:: JOB ::
Which lines in the records below hold the word "their"? Copy each of them.

:: RECORDS FOR PROCESSING ::

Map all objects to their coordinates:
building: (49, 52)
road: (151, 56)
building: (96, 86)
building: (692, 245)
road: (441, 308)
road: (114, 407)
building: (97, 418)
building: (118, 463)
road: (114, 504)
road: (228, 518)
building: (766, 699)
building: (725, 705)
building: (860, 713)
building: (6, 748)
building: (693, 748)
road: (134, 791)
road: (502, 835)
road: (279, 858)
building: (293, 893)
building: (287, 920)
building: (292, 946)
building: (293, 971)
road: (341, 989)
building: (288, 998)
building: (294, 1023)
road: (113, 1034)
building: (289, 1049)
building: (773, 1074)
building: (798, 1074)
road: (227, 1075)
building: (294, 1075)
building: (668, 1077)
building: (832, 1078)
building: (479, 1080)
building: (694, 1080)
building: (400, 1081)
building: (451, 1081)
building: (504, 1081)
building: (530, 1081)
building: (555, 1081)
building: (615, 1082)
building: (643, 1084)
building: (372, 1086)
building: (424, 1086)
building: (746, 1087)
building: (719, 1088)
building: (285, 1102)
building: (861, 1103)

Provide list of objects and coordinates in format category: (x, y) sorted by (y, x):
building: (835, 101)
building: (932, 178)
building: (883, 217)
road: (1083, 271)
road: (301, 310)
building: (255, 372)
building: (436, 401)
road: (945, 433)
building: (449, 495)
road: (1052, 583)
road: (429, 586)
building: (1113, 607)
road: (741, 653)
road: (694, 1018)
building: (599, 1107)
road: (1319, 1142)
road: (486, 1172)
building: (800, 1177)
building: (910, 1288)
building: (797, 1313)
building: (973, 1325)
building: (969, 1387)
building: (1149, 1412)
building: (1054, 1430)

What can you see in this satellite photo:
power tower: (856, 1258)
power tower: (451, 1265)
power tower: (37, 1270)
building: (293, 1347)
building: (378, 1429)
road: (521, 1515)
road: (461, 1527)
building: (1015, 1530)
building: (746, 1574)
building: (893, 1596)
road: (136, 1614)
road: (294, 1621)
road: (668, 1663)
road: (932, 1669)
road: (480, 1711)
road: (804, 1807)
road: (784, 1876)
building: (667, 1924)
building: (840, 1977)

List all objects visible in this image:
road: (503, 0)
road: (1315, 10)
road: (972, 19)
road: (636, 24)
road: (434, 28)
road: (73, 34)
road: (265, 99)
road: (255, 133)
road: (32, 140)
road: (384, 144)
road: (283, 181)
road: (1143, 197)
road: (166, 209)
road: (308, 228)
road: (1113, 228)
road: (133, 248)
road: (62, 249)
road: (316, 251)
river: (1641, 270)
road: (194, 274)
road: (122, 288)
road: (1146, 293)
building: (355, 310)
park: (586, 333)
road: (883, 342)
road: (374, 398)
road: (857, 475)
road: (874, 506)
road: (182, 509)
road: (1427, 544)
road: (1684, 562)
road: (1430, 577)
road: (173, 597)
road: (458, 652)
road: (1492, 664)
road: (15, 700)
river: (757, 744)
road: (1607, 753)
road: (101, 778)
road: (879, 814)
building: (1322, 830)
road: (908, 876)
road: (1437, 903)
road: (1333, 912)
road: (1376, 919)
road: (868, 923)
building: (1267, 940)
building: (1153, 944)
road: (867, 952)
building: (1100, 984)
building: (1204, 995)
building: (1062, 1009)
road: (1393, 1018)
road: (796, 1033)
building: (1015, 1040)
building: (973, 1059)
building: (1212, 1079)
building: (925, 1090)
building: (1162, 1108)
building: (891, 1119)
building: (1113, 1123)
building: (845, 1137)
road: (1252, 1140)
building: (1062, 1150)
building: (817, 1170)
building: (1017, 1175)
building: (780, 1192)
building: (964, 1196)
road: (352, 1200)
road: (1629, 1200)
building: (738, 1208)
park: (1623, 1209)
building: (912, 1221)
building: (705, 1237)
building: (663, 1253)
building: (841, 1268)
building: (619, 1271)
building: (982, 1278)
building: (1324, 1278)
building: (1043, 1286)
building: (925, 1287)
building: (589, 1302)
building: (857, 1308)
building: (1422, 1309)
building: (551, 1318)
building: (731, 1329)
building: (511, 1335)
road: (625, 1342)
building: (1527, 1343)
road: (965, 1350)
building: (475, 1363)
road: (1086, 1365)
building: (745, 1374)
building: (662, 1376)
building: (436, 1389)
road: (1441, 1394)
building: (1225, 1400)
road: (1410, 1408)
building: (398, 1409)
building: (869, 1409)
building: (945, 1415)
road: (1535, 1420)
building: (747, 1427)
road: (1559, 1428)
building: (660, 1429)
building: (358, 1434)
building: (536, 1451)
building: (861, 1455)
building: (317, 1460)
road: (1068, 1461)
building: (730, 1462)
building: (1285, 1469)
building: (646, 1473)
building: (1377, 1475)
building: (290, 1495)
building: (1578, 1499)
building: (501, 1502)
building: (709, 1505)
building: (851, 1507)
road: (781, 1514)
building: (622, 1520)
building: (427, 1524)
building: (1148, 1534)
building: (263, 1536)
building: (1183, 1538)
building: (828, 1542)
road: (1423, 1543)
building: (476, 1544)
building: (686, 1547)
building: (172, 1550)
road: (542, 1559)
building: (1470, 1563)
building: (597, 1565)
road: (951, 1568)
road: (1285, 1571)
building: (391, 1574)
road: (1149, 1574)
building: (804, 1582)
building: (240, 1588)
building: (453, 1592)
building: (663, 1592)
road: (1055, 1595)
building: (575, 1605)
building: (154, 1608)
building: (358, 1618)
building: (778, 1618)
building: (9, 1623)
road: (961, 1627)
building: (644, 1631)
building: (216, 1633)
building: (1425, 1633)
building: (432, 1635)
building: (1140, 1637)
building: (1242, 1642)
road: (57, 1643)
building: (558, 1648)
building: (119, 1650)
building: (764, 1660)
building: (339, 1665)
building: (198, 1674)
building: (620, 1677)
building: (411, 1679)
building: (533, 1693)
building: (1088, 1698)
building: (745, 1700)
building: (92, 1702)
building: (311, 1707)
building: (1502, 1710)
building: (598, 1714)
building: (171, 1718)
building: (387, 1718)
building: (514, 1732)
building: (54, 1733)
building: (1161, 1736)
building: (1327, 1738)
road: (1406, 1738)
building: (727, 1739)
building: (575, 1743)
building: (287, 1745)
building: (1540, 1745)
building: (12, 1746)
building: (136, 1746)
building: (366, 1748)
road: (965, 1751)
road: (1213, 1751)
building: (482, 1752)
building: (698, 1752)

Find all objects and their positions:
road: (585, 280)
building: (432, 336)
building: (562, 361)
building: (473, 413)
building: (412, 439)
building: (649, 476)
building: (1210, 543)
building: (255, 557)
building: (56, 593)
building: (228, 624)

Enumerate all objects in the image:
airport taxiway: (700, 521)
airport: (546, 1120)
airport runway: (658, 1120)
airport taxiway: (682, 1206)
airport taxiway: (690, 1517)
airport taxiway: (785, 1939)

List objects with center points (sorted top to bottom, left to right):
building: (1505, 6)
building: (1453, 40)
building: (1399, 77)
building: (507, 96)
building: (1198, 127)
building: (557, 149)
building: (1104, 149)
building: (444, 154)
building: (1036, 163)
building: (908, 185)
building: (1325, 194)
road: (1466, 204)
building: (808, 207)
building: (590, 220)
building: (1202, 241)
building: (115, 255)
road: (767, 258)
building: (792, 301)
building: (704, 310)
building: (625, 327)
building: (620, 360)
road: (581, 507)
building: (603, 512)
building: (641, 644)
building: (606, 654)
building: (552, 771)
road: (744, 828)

:: YOUR SOLUTION ::
Map all objects to their coordinates:
Find all objects and their positions:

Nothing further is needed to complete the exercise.